Description of the task ▸ Check every line of the entries below for "zener", and copy the lines that have it.

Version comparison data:
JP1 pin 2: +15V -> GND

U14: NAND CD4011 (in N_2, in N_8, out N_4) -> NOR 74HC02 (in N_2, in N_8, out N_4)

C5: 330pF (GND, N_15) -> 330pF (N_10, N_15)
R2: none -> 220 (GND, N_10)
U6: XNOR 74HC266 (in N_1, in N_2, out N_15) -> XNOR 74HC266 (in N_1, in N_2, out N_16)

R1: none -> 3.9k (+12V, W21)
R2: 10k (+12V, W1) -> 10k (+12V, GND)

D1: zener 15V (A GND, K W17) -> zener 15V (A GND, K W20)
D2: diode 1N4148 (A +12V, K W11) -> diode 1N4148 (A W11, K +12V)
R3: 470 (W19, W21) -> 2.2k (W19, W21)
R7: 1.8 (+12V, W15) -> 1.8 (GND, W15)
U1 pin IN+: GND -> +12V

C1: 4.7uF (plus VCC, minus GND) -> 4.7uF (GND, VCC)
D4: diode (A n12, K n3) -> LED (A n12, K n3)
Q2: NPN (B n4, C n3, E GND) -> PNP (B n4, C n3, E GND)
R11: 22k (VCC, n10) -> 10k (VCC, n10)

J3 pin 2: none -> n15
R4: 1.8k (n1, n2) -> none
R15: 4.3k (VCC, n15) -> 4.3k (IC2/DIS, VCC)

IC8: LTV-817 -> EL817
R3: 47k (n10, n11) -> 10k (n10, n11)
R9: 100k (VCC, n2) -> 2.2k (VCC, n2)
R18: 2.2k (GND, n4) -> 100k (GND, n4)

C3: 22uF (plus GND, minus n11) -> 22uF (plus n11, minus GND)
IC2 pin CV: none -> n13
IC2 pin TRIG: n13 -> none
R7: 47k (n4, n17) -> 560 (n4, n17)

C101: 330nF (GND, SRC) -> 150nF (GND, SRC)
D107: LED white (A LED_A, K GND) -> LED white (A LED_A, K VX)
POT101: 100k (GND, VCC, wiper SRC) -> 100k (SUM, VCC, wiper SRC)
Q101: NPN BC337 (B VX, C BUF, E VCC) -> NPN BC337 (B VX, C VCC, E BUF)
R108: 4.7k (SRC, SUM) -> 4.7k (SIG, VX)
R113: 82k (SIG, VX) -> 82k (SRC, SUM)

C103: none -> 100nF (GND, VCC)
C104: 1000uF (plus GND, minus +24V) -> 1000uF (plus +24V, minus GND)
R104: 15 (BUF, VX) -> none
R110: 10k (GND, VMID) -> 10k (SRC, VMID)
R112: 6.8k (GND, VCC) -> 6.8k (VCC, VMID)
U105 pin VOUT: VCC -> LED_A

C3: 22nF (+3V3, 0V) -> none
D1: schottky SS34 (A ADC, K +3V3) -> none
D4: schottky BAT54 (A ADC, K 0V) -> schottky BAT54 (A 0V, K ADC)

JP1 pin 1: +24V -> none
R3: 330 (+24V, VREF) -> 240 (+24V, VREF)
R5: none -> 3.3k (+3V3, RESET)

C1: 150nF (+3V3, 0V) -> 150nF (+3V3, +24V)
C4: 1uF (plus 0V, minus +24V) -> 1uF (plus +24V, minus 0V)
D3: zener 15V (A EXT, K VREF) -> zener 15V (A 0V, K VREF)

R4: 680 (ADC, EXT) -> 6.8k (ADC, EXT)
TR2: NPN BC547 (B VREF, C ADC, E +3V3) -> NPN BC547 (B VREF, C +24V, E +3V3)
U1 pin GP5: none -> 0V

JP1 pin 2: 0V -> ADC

Solution below ▸
D1: zener 15V (A GND, K W17) -> zener 15V (A GND, K W20)
D3: zener 15V (A EXT, K VREF) -> zener 15V (A 0V, K VREF)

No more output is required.